▶ [YOUR INSTRUCTIONS]: Please give the entries again in full and exactly, without any picture.

▶ [MATERIAL FOR THIS EXERCISE]:
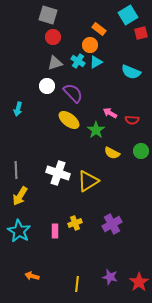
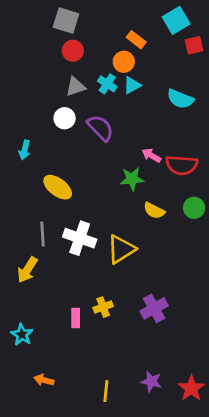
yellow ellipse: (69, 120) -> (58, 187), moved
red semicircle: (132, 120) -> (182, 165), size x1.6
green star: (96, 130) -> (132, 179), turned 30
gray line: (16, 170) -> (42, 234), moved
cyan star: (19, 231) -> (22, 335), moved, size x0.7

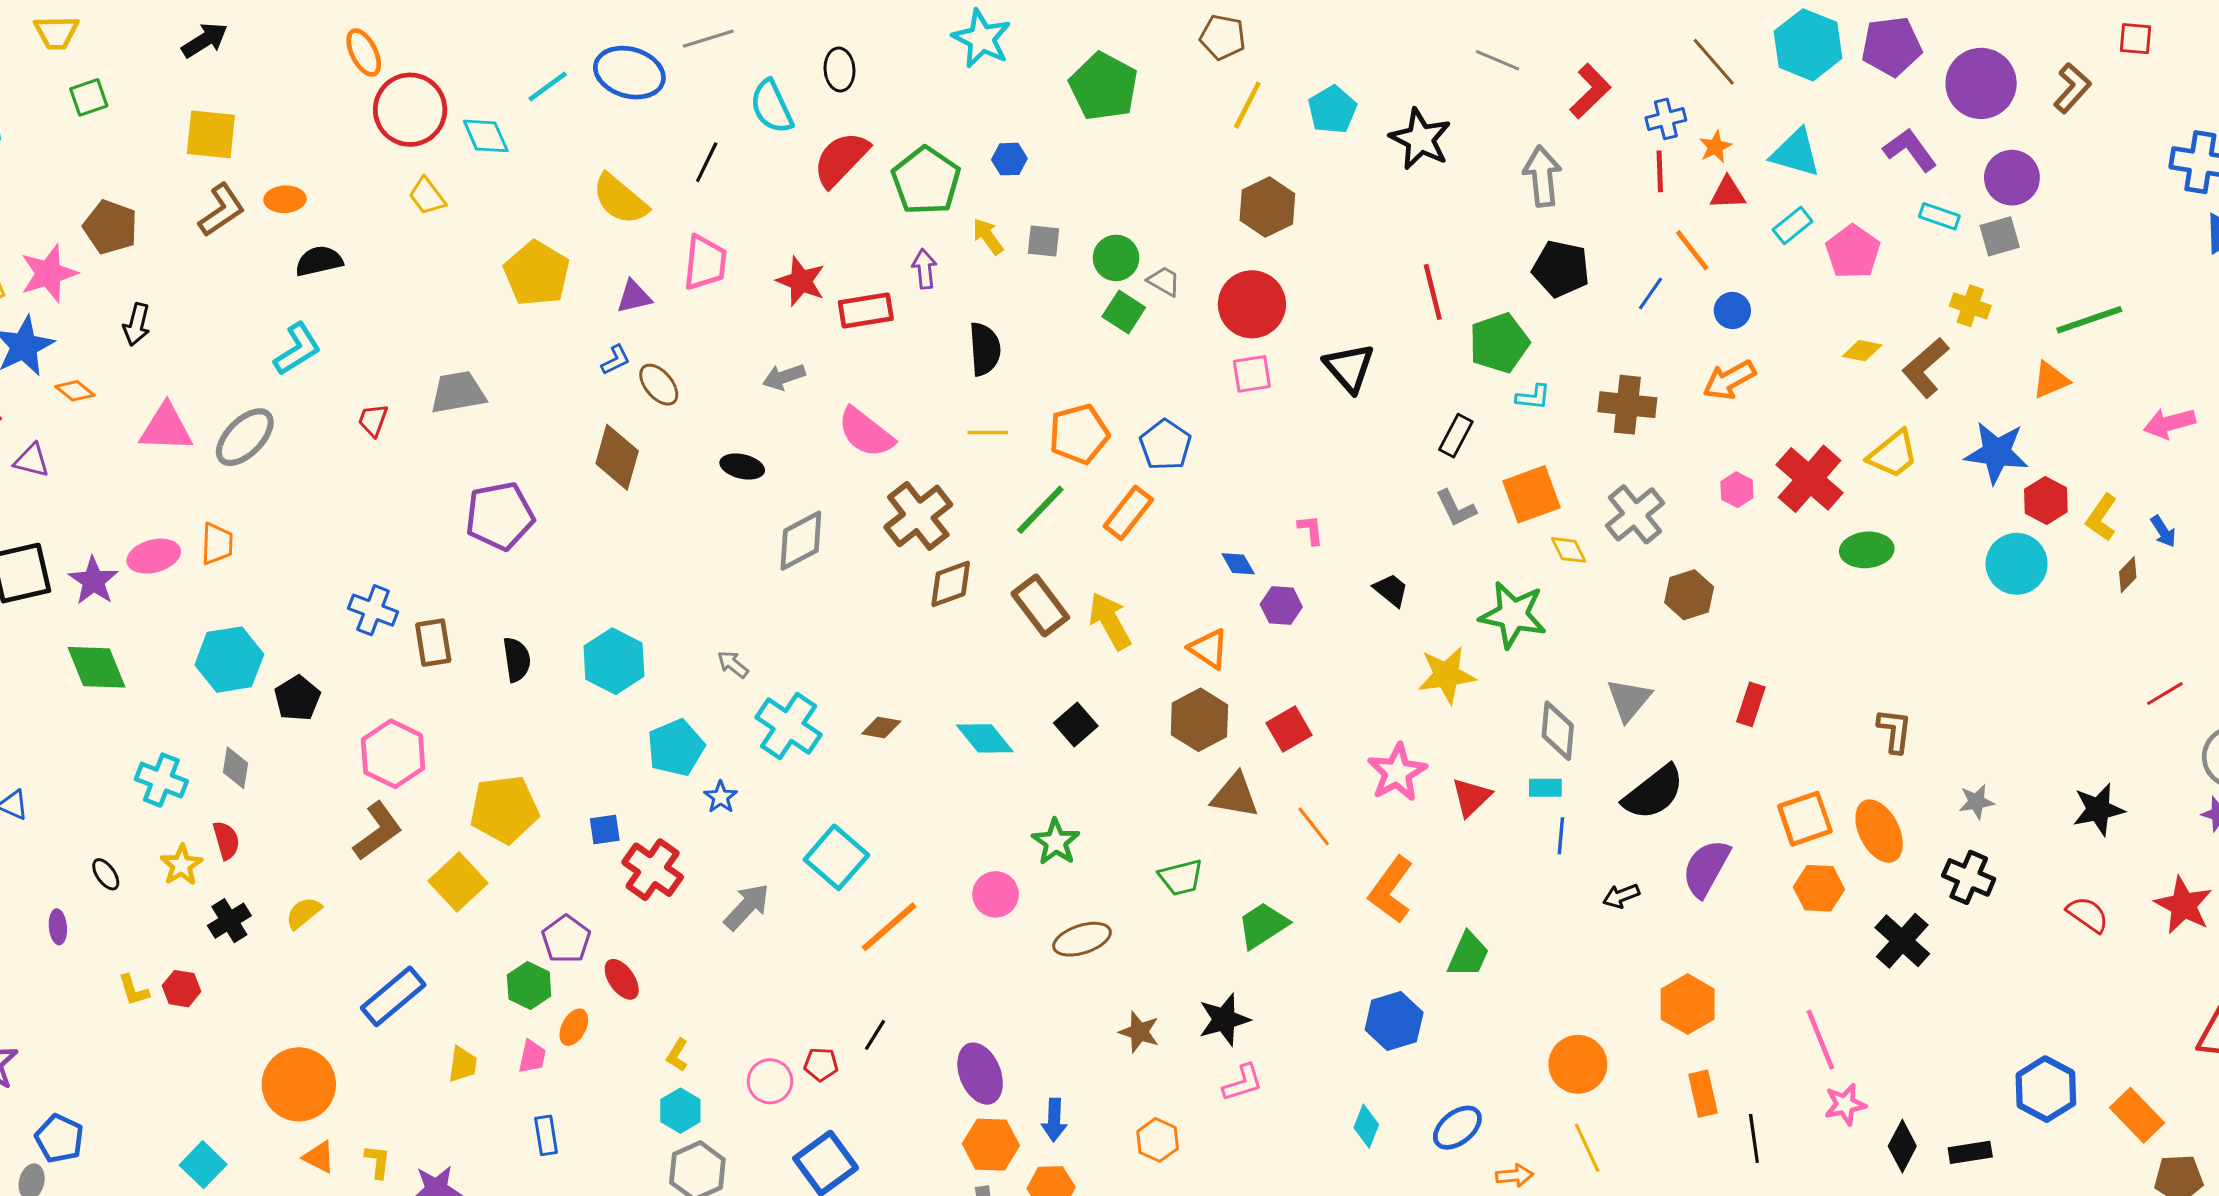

▶ [RESULT BELOW]:
yellow ellipse: (69, 120) -> (58, 187), moved
red semicircle: (132, 120) -> (182, 165), size x1.6
green star: (96, 130) -> (132, 179), turned 30
gray line: (16, 170) -> (42, 234), moved
cyan star: (19, 231) -> (22, 335), moved, size x0.7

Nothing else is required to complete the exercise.